For this exercise, restate word for word only the lines from the first line of the data to the line containing "orange fish [181,263,249,303]".

→ **Excerpted records**
==============================

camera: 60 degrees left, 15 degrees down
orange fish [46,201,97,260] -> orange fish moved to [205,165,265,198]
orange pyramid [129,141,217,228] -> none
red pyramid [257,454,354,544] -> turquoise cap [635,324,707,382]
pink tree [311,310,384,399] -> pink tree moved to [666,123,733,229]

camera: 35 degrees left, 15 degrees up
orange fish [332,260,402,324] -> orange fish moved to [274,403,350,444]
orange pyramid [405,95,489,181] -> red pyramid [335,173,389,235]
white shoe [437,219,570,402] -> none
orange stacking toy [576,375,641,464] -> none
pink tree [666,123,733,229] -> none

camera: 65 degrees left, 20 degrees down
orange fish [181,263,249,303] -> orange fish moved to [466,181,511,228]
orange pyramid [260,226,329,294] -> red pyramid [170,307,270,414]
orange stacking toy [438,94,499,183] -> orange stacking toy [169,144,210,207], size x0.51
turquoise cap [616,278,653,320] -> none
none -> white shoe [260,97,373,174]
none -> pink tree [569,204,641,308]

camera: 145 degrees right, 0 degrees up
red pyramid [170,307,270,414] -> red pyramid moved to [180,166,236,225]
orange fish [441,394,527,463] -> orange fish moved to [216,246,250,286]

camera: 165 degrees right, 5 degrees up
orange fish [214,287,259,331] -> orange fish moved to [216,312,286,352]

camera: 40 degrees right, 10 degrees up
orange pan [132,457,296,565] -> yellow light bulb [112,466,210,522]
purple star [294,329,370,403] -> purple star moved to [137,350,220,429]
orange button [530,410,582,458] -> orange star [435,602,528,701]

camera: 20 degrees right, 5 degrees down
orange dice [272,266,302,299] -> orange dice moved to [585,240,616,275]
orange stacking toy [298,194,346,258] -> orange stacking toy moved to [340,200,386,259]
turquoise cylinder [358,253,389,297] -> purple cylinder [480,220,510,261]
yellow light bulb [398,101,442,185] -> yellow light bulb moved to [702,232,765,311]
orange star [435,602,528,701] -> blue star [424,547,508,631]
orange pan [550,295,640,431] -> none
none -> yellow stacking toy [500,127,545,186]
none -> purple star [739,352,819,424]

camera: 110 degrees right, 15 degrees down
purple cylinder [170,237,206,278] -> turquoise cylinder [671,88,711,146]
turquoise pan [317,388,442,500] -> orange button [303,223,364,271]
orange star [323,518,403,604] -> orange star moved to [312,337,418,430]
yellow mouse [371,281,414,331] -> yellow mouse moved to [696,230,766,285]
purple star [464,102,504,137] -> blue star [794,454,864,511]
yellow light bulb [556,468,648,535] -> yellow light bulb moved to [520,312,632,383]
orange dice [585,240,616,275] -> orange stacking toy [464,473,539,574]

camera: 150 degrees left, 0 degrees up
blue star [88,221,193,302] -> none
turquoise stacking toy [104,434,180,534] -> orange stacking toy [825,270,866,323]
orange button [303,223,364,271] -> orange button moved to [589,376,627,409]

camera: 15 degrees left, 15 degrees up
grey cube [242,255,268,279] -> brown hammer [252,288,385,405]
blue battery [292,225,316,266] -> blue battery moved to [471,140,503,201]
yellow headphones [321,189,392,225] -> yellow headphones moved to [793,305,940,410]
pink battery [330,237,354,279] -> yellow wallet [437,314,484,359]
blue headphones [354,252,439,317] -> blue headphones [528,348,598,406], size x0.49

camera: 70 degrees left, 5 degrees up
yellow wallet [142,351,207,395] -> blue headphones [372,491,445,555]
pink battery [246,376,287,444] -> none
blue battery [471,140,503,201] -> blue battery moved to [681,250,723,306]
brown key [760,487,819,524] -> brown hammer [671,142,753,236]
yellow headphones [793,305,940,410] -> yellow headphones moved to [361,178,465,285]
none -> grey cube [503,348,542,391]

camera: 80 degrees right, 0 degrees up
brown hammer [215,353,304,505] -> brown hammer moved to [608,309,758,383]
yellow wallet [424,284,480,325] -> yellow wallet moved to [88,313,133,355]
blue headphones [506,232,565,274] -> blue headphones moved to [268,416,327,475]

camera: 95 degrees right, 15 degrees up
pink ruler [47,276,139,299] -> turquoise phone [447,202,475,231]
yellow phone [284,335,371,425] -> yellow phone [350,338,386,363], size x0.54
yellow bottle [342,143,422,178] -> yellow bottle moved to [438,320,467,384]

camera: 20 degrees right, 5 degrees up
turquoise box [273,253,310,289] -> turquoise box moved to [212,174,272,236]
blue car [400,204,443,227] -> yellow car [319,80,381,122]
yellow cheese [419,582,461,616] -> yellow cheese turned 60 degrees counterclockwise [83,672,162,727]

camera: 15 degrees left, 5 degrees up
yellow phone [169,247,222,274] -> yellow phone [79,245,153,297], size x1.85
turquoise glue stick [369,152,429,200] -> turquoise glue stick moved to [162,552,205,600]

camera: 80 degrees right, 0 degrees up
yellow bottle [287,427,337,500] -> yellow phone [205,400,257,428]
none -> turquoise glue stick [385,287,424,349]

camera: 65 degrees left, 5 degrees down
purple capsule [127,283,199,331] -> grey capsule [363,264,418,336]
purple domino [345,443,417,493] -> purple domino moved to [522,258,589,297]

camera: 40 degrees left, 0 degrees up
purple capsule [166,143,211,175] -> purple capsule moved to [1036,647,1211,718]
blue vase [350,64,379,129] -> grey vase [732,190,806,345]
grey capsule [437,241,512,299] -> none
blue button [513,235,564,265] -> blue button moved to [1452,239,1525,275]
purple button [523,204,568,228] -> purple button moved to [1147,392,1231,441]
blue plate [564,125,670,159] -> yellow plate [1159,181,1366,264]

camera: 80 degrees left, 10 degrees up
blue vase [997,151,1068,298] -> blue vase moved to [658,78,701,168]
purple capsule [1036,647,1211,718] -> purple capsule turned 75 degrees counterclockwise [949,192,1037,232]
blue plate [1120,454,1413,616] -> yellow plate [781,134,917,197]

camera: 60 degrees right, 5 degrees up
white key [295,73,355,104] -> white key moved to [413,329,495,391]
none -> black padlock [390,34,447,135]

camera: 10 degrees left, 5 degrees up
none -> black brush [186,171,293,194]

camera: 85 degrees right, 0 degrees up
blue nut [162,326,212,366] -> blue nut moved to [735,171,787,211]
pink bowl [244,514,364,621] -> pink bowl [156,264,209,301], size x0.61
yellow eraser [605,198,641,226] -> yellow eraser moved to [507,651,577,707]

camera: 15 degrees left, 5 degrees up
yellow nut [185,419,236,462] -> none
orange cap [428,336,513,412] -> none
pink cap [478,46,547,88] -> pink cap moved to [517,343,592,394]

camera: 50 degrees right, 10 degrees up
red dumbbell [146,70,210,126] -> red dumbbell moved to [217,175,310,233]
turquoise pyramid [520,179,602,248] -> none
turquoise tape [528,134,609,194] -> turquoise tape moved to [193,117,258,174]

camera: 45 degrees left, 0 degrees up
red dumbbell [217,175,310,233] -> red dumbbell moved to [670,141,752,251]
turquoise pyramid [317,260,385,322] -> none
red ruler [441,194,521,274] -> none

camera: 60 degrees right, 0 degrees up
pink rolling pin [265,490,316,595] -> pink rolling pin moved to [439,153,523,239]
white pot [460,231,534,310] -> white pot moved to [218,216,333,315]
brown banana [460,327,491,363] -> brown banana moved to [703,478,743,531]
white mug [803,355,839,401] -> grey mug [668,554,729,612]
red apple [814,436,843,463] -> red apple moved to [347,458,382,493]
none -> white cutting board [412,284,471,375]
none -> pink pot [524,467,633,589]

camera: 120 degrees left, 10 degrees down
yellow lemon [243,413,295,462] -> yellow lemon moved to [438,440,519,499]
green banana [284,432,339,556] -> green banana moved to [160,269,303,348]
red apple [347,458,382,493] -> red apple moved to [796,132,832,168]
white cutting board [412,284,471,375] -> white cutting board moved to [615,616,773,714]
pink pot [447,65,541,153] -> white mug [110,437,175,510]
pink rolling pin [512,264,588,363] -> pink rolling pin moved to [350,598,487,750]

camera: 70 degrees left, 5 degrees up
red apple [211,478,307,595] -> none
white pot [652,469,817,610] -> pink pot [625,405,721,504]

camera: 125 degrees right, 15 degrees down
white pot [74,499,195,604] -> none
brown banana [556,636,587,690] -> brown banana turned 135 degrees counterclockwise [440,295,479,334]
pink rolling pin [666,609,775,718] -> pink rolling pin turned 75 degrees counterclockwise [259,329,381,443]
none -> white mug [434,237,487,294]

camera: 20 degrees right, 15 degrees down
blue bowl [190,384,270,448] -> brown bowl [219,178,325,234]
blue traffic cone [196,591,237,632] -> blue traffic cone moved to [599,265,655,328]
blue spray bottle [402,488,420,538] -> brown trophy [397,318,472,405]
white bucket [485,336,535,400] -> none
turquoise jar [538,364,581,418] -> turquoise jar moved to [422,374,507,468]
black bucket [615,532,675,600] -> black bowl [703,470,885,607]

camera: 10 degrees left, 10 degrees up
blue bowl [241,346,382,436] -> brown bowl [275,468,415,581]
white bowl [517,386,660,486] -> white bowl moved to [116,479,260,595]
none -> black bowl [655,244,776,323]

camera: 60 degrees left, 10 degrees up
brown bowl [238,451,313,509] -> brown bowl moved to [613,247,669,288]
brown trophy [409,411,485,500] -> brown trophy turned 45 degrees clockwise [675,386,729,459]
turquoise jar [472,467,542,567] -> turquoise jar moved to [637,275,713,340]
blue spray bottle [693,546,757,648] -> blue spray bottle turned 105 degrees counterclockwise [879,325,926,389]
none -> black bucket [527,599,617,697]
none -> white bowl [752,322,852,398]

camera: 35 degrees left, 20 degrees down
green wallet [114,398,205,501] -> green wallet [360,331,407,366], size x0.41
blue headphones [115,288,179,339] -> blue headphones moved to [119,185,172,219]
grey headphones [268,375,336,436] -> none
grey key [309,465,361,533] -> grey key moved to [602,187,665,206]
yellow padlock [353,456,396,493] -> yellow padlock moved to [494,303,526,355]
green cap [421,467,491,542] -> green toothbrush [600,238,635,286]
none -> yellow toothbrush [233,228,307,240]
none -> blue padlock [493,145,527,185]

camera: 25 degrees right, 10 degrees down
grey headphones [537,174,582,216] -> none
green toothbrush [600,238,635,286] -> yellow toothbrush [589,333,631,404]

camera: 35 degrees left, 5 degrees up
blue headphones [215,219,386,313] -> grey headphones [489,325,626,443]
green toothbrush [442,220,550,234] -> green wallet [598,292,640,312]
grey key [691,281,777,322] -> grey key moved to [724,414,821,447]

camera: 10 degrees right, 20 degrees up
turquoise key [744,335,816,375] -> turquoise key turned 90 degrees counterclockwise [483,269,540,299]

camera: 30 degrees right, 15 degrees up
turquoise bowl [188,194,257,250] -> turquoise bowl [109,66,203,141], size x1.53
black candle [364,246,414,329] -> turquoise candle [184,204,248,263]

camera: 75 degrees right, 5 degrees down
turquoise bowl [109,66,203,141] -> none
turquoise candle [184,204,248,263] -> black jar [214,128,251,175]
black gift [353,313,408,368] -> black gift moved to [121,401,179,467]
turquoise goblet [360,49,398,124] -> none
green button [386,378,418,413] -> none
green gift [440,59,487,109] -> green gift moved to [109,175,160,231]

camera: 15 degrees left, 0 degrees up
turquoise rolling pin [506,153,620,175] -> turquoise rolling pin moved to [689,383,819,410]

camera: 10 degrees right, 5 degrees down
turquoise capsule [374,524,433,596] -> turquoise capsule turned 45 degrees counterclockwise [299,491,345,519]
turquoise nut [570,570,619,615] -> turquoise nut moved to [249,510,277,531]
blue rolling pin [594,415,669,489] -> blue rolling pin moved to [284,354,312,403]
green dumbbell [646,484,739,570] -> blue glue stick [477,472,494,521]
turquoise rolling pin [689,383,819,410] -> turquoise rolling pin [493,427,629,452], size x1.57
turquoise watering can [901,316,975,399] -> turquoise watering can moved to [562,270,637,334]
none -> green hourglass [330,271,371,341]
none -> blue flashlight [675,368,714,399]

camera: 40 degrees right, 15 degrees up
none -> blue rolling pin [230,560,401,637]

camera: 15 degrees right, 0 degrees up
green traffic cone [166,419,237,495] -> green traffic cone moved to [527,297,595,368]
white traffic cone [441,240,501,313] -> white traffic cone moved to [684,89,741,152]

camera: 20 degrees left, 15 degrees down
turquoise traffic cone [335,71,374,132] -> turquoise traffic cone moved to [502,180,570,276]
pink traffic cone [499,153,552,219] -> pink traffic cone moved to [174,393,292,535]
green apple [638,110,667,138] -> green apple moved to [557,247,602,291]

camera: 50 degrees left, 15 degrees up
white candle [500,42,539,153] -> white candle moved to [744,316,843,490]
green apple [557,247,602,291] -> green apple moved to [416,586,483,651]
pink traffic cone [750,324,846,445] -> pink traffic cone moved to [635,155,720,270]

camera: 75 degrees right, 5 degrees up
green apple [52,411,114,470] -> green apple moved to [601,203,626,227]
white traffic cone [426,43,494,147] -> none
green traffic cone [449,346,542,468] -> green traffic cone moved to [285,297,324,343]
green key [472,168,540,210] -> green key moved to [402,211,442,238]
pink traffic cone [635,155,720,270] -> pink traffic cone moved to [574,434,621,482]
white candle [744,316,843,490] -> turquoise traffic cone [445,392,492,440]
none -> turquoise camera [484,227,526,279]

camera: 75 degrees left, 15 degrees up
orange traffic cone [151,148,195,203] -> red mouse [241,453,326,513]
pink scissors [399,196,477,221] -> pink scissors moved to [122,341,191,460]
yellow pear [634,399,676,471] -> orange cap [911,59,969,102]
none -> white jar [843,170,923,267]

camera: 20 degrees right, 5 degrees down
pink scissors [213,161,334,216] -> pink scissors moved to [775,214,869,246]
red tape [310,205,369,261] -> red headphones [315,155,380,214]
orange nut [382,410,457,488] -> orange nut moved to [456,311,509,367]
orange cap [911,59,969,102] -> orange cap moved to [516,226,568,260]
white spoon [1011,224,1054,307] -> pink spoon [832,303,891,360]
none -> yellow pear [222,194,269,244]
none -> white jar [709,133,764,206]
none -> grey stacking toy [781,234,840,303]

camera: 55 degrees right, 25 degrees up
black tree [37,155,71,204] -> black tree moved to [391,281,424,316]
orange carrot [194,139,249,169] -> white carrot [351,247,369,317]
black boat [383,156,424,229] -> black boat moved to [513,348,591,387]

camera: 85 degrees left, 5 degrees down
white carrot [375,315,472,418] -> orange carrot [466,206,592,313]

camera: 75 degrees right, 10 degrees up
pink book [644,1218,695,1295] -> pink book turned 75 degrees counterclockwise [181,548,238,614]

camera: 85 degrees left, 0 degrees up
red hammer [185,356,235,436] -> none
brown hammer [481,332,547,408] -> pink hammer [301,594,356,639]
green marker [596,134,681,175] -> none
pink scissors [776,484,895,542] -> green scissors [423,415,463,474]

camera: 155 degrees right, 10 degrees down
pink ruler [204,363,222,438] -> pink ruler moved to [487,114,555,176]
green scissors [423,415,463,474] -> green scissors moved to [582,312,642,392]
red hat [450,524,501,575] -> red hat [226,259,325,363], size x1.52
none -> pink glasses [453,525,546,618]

==============================

→ **Output for this exercise**
camera: 60 degrees left, 15 degrees down
orange fish [46,201,97,260] -> orange fish moved to [205,165,265,198]
orange pyramid [129,141,217,228] -> none
red pyramid [257,454,354,544] -> turquoise cap [635,324,707,382]
pink tree [311,310,384,399] -> pink tree moved to [666,123,733,229]

camera: 35 degrees left, 15 degrees up
orange fish [332,260,402,324] -> orange fish moved to [274,403,350,444]
orange pyramid [405,95,489,181] -> red pyramid [335,173,389,235]
white shoe [437,219,570,402] -> none
orange stacking toy [576,375,641,464] -> none
pink tree [666,123,733,229] -> none

camera: 65 degrees left, 20 degrees down
orange fish [181,263,249,303] -> orange fish moved to [466,181,511,228]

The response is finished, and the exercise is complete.